#### ASSIGNED TASK
Please output only the lines running from the one that contains "U102 pin in+: VSS -> 0V" through the last line of the data below, exactly as they stand, with no pictures.

※ ※ ※

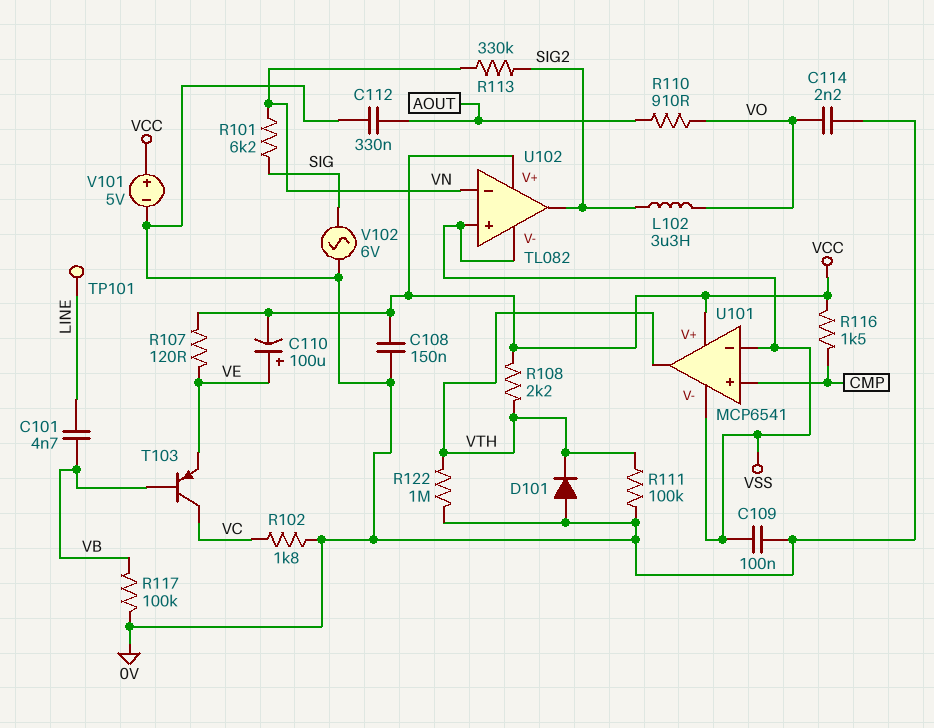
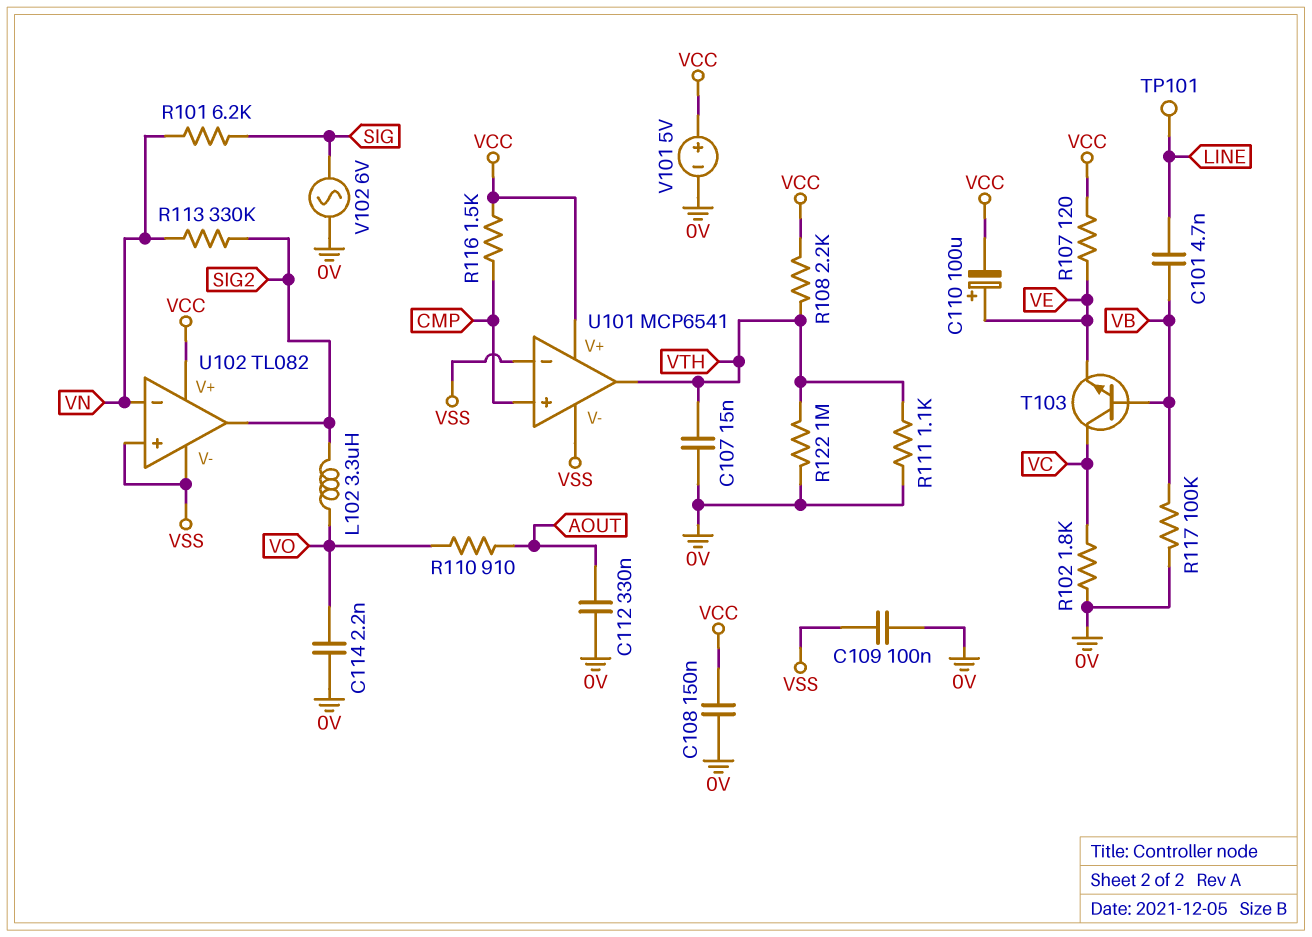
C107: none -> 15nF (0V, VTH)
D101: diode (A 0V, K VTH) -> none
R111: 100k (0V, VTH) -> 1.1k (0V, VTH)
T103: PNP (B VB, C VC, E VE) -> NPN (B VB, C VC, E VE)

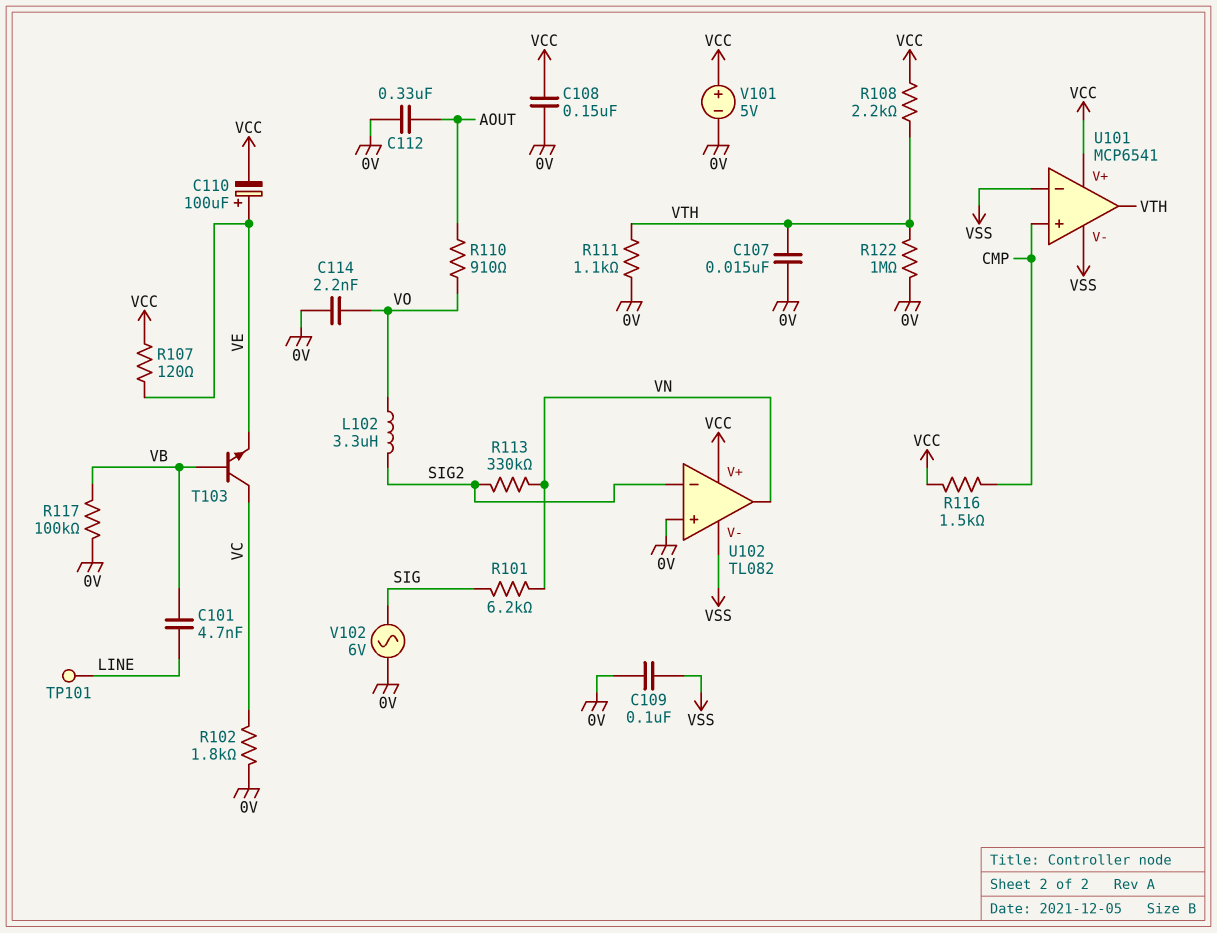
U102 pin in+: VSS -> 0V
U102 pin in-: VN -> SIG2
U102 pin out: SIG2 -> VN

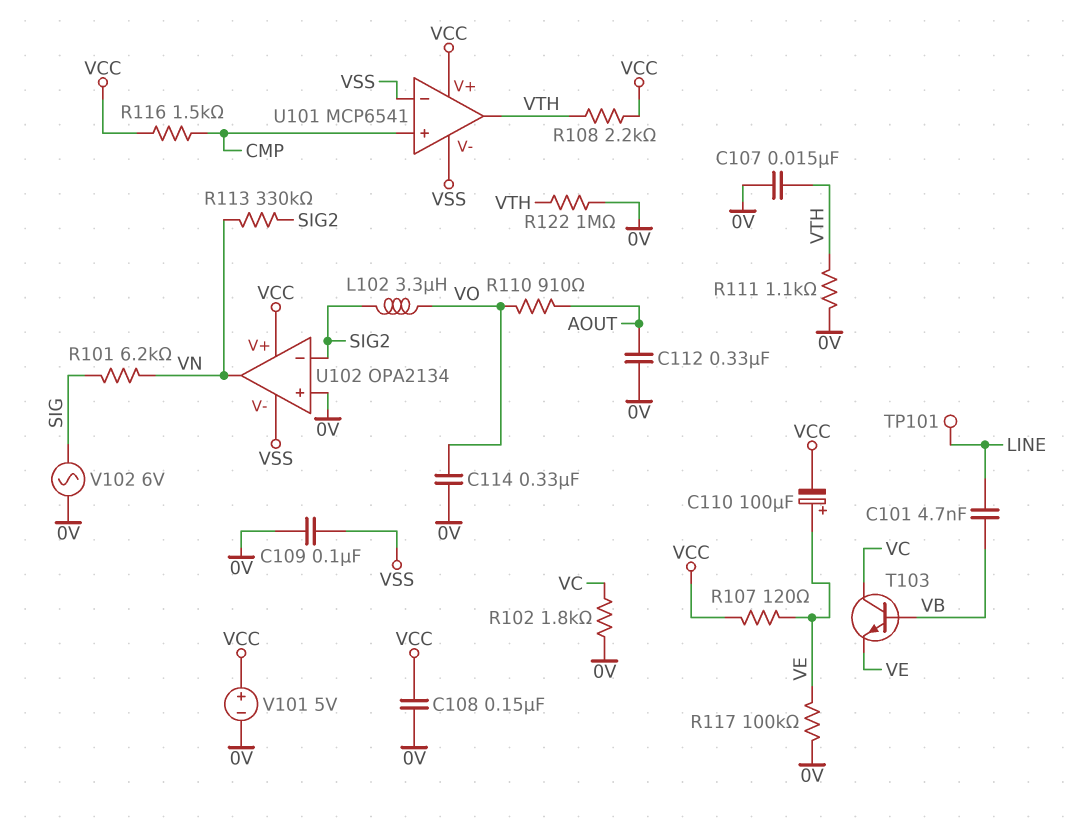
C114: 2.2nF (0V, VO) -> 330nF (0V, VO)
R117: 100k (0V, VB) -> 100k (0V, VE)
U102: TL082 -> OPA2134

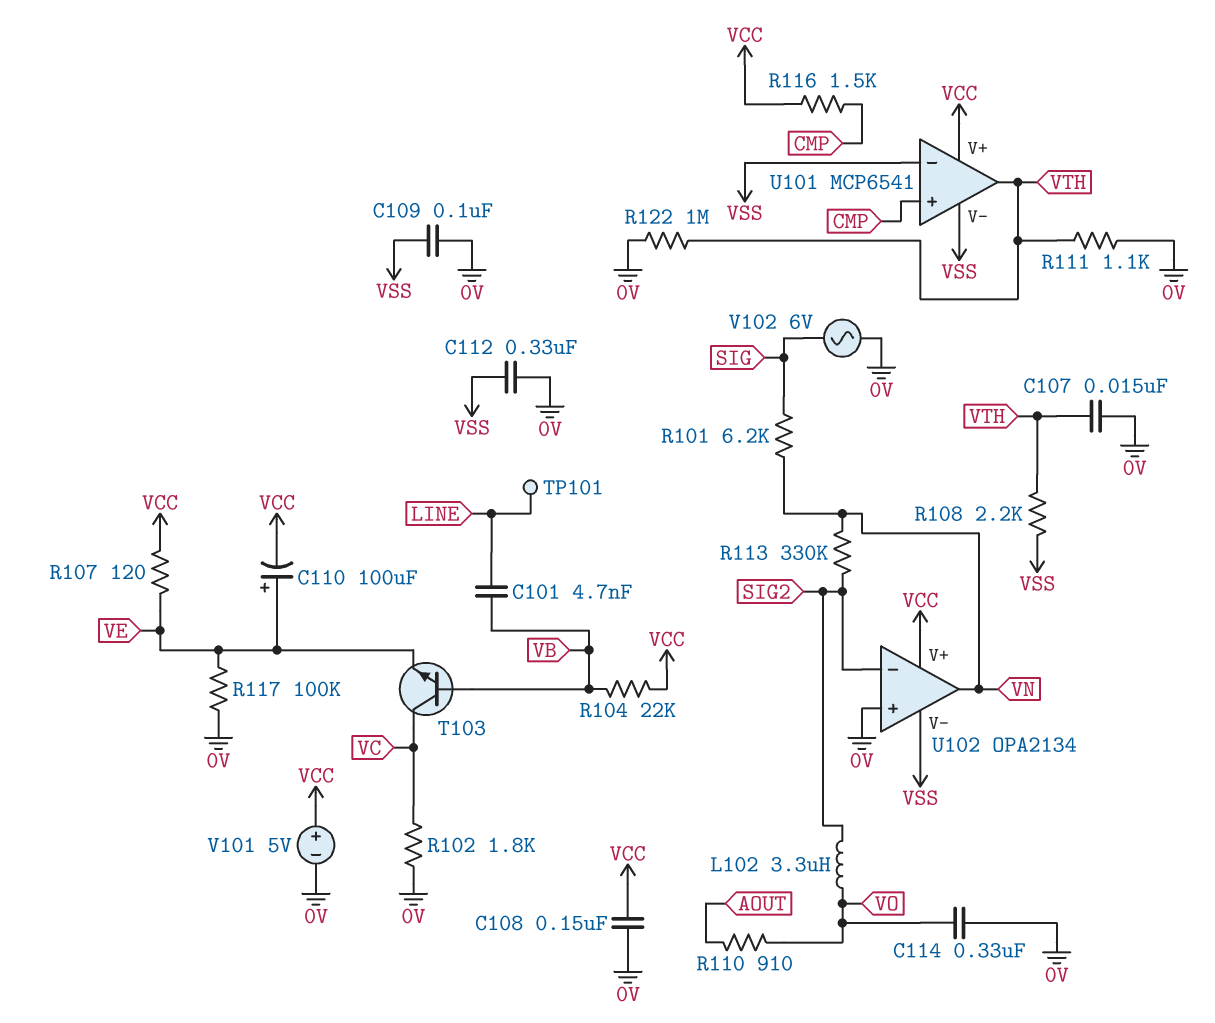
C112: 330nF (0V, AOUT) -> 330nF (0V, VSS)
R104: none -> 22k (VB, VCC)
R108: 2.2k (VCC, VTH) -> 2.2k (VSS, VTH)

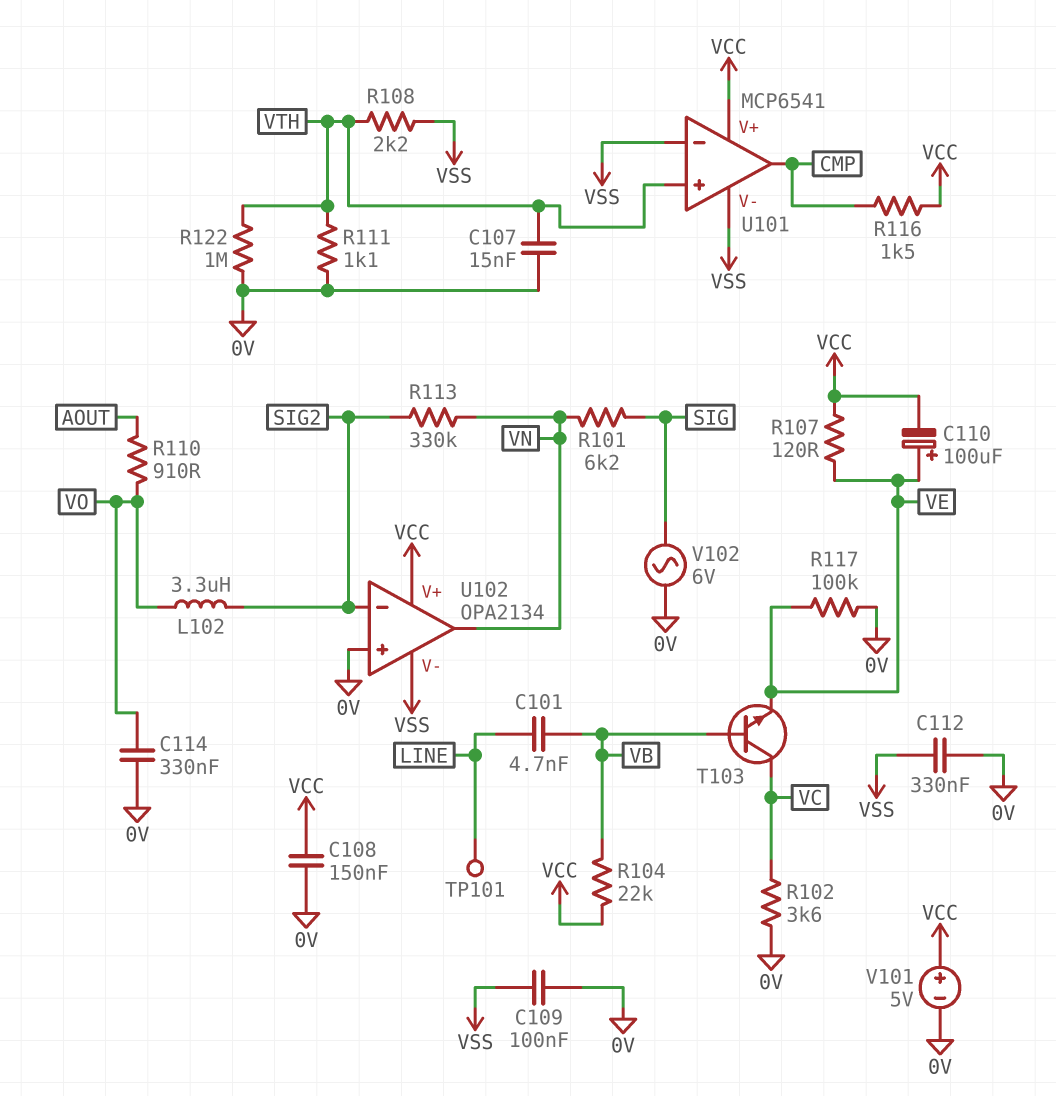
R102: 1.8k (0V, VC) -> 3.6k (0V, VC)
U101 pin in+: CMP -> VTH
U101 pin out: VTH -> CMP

※ ※ ※

#### RESPONSE BELOW
U102 pin in+: VSS -> 0V
U102 pin in-: VN -> SIG2
U102 pin out: SIG2 -> VN

C114: 2.2nF (0V, VO) -> 330nF (0V, VO)
R117: 100k (0V, VB) -> 100k (0V, VE)
U102: TL082 -> OPA2134

C112: 330nF (0V, AOUT) -> 330nF (0V, VSS)
R104: none -> 22k (VB, VCC)
R108: 2.2k (VCC, VTH) -> 2.2k (VSS, VTH)

R102: 1.8k (0V, VC) -> 3.6k (0V, VC)
U101 pin in+: CMP -> VTH
U101 pin out: VTH -> CMP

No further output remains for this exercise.